RECORDS FOR THIS EXERCISE Start Marker

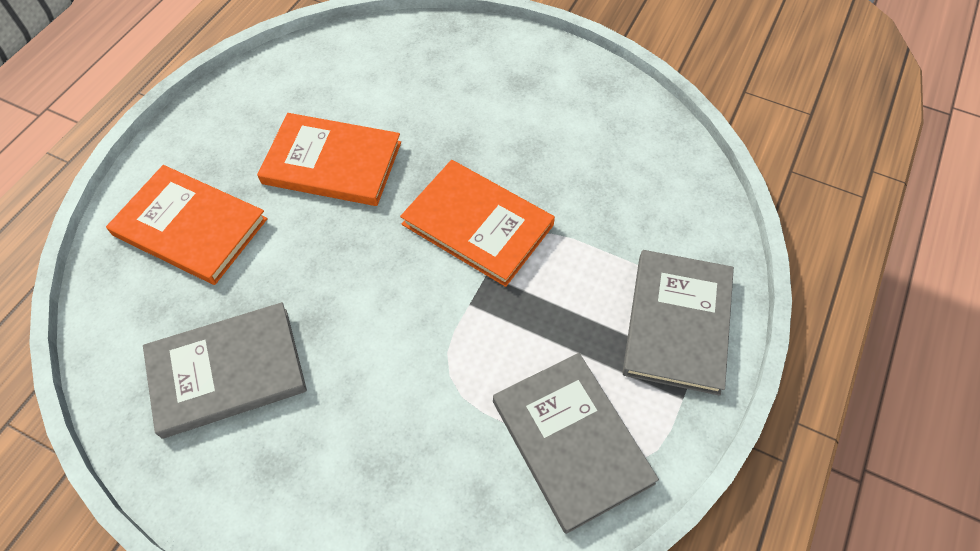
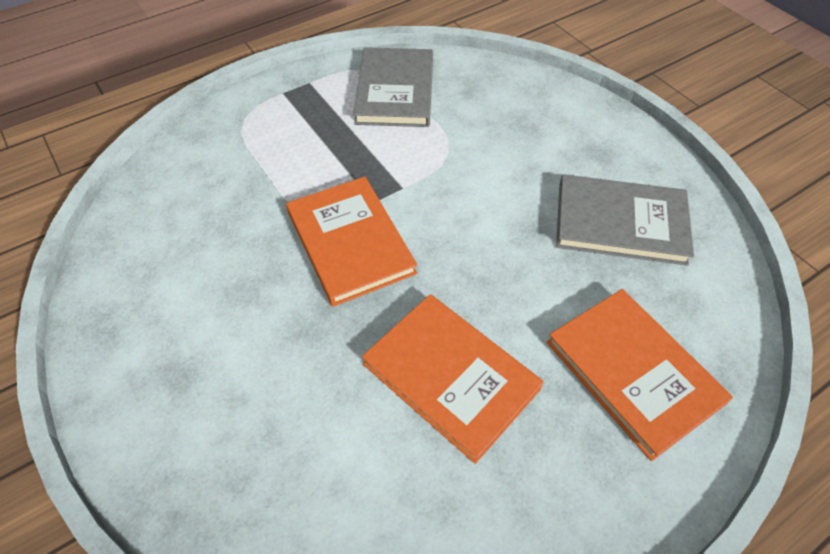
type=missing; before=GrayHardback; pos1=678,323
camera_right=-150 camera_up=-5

RECORDS FOR THIS EXERCISE End Marker
RECORDS FOR THIS EXERCISE Start Marker

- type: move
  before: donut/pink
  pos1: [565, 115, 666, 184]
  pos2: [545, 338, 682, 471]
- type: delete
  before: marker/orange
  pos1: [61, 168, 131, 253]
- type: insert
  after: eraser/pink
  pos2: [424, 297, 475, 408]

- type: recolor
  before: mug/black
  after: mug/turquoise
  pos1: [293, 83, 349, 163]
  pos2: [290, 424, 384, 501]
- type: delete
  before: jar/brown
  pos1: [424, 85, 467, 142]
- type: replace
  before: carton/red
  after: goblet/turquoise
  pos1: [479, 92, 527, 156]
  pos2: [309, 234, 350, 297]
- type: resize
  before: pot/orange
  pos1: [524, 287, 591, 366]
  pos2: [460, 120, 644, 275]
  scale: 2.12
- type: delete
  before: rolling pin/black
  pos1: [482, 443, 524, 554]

RECORDS FOR THIS EXERCISE End Marker

Above are the entries. Copy exactly the part that opens with the line containing "- type: move" and closes with the line containing "after: eraser/pink", and no more.

◆ **RESPONSE TO THE TASK**
- type: move
  before: donut/pink
  pos1: [565, 115, 666, 184]
  pos2: [545, 338, 682, 471]
- type: delete
  before: marker/orange
  pos1: [61, 168, 131, 253]
- type: insert
  after: eraser/pink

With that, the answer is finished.